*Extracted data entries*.
++++++
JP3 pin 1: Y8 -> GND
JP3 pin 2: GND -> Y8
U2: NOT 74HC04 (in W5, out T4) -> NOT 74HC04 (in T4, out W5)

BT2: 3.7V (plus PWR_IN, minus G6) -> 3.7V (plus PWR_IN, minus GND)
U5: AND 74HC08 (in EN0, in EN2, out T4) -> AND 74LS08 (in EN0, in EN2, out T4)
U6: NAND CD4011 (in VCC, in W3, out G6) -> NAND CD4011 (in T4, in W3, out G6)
++++++
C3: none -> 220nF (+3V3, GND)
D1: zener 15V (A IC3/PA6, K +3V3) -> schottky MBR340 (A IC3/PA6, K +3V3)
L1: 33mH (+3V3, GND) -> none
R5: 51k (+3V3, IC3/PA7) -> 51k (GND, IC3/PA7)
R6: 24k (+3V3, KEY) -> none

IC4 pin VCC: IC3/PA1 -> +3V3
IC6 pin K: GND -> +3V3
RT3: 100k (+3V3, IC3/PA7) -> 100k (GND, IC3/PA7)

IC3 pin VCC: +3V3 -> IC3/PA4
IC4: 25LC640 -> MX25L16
++++++
*Your task*. Above are some records; copy exactly the lines from the one with "RT3: 100k (+3V3, IC3/PA7)" through the one with "IC4: 25LC640 -> MX25L16", both included, and no others.

*Exercise solution*.
RT3: 100k (+3V3, IC3/PA7) -> 100k (GND, IC3/PA7)

IC3 pin VCC: +3V3 -> IC3/PA4
IC4: 25LC640 -> MX25L16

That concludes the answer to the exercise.